**** Dataset ****

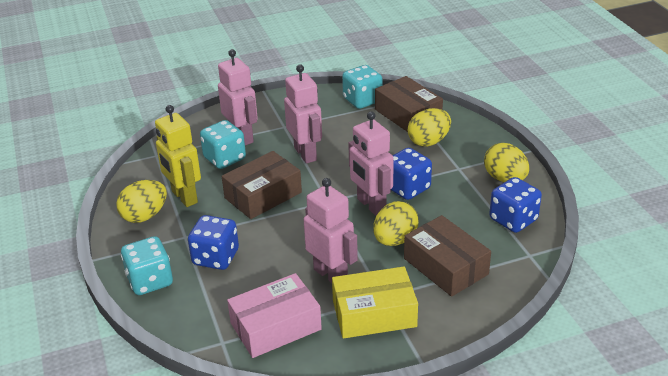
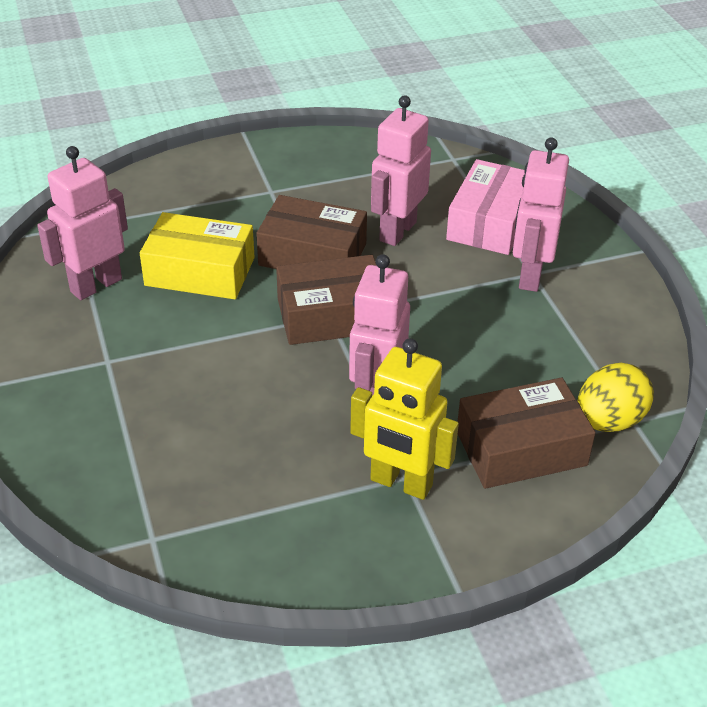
blue dice: 3 -> 0
turquoise dice: 3 -> 0
yellow egg: 4 -> 1

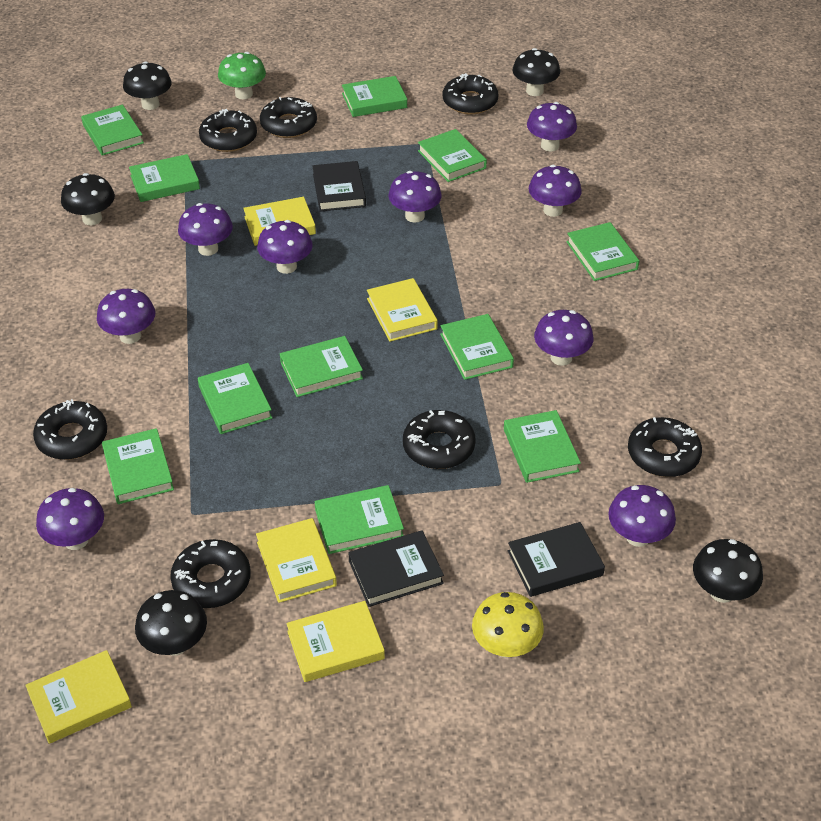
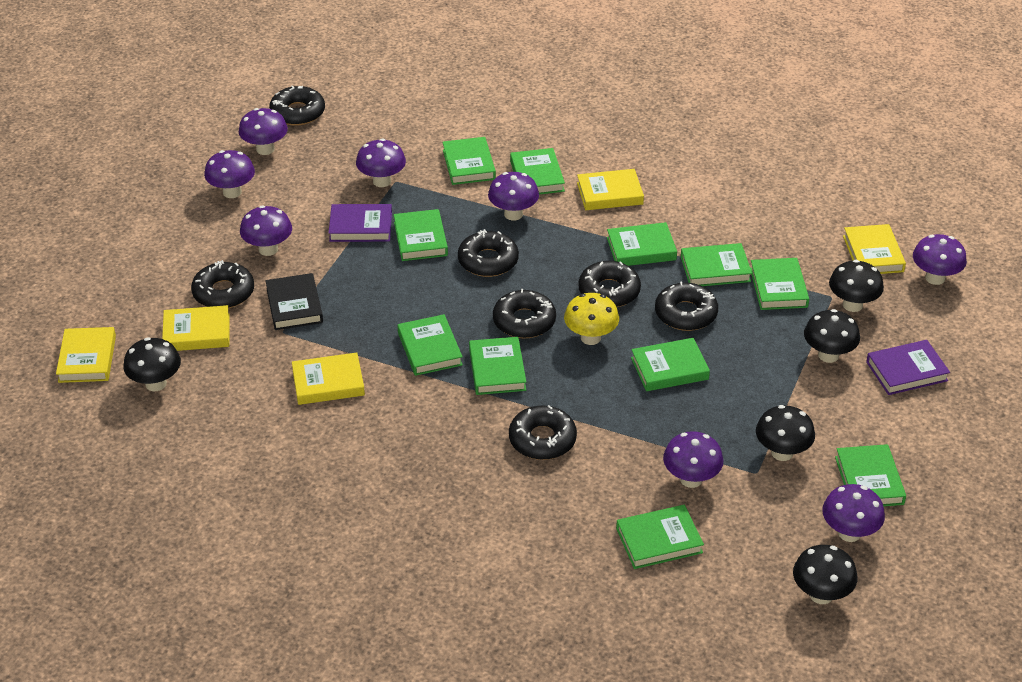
black book: 3 -> 1
green mushroom: 1 -> 0
purple book: 0 -> 2
purple mushroom: 9 -> 8

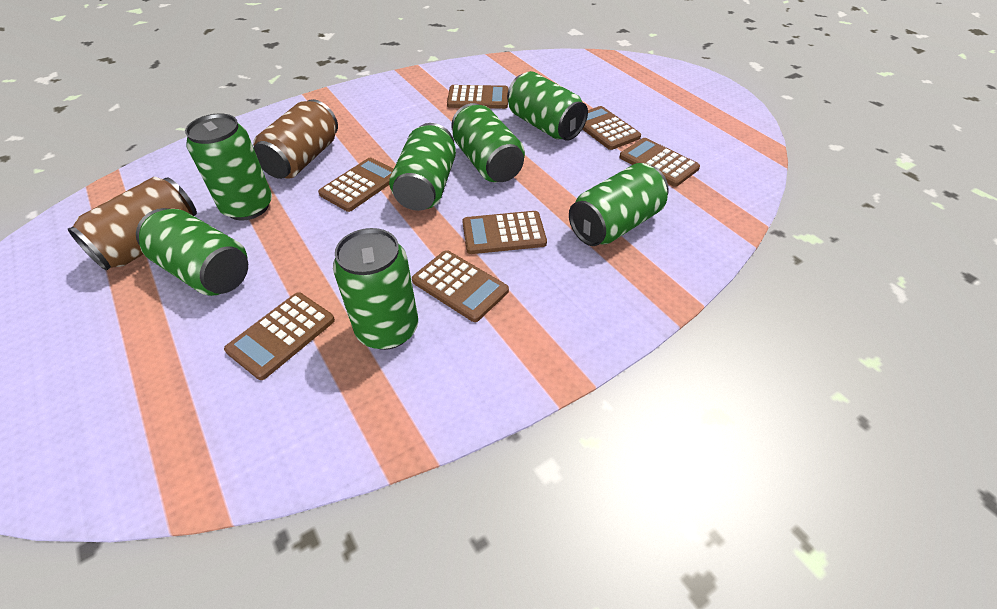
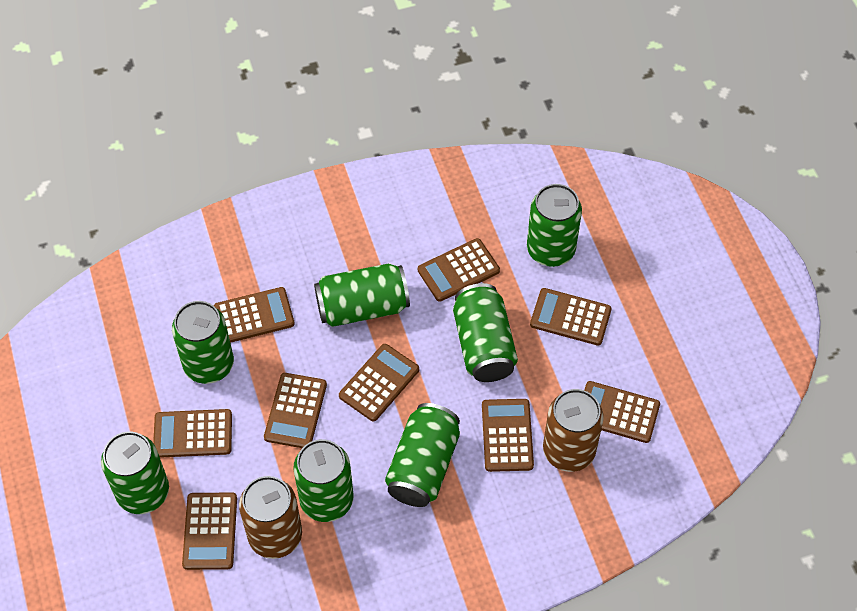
brown calculator: 7 -> 9

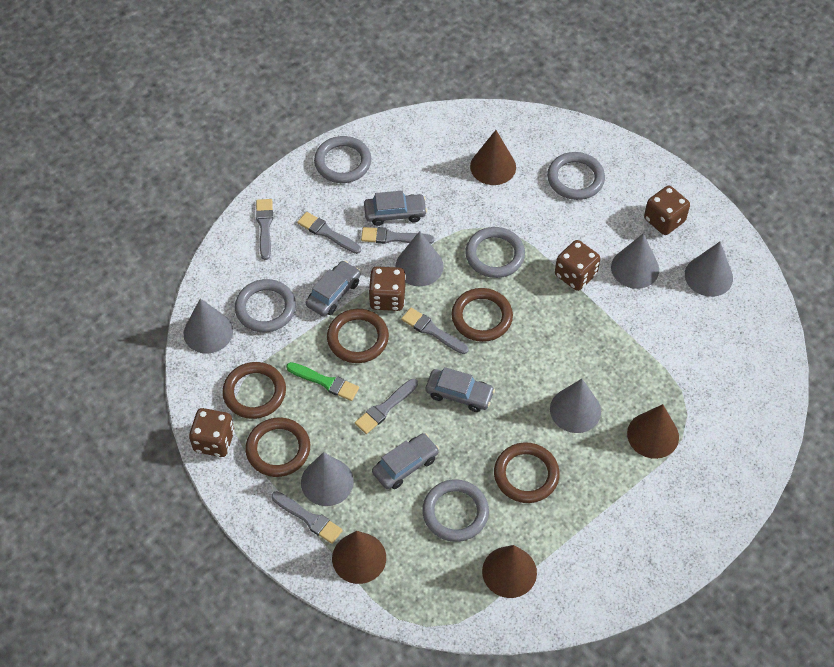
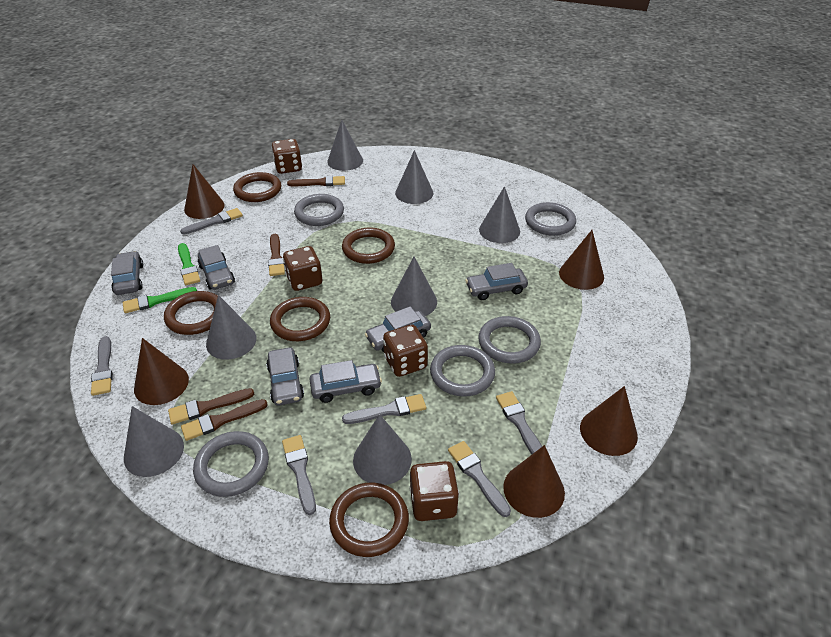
brown brush: 0 -> 4
brown cone: 4 -> 5
green brush: 1 -> 2
grey car: 4 -> 6
grey cone: 6 -> 7

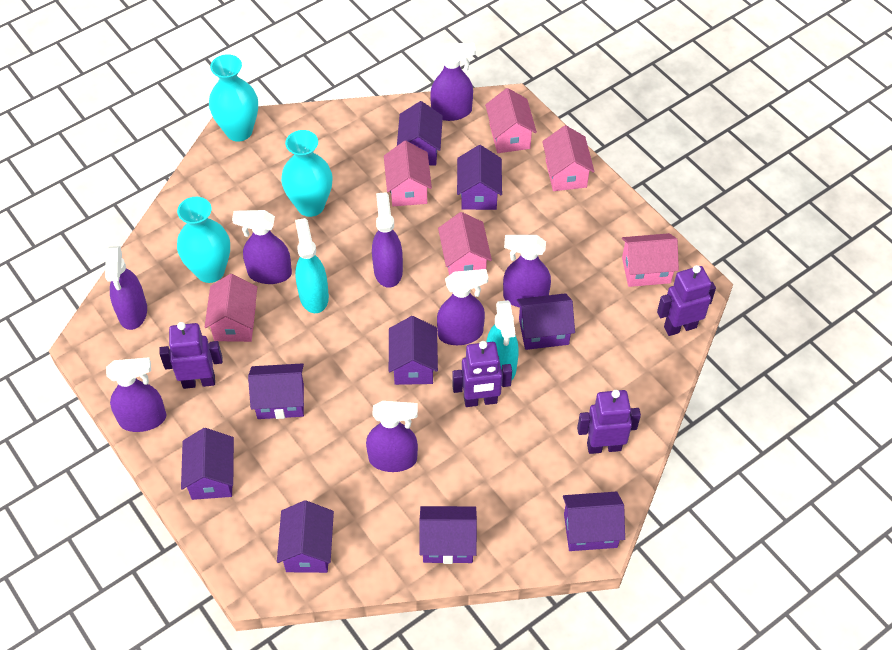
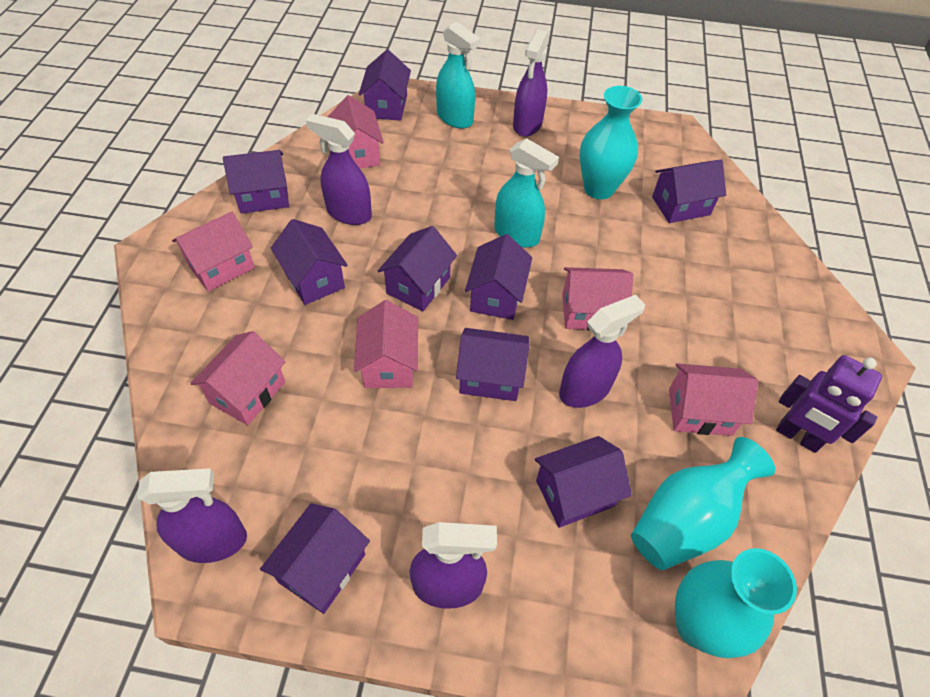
purple robot: 4 -> 1
purple spray bottle: 8 -> 5

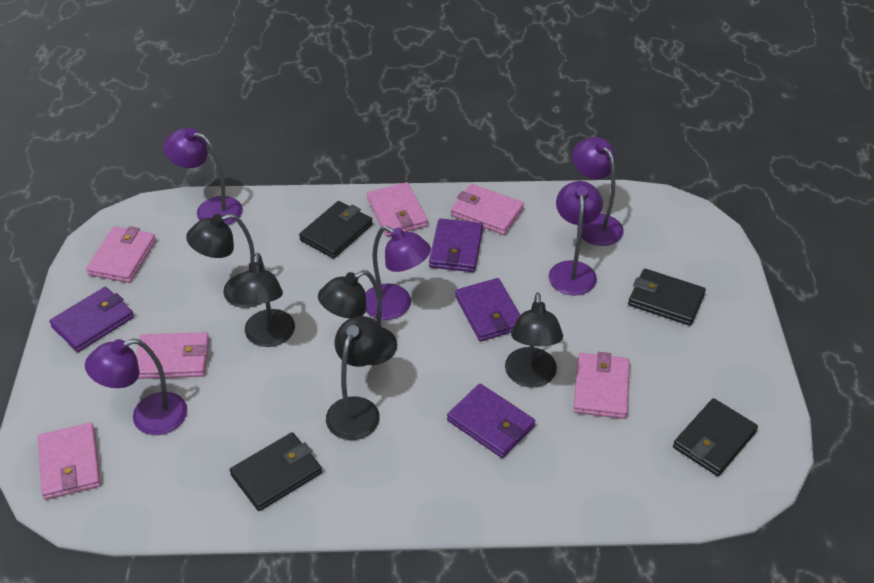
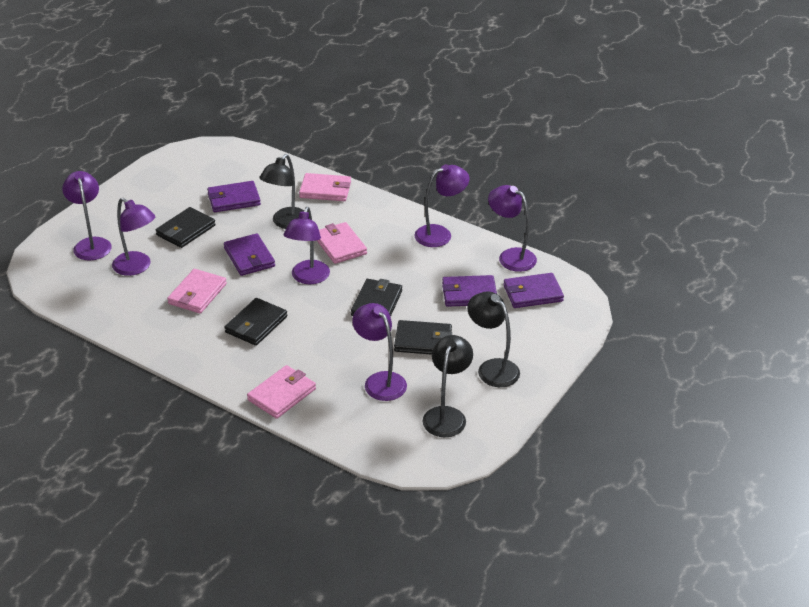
black lamp: 5 -> 3
pink wallet: 6 -> 4
purple lamp: 5 -> 6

****

Every line of the listing above is to be repeated exactly, with its pictures left out.

Answer box -
blue dice: 3 -> 0
turquoise dice: 3 -> 0
yellow egg: 4 -> 1

black book: 3 -> 1
green mushroom: 1 -> 0
purple book: 0 -> 2
purple mushroom: 9 -> 8

brown calculator: 7 -> 9

brown brush: 0 -> 4
brown cone: 4 -> 5
green brush: 1 -> 2
grey car: 4 -> 6
grey cone: 6 -> 7

purple robot: 4 -> 1
purple spray bottle: 8 -> 5

black lamp: 5 -> 3
pink wallet: 6 -> 4
purple lamp: 5 -> 6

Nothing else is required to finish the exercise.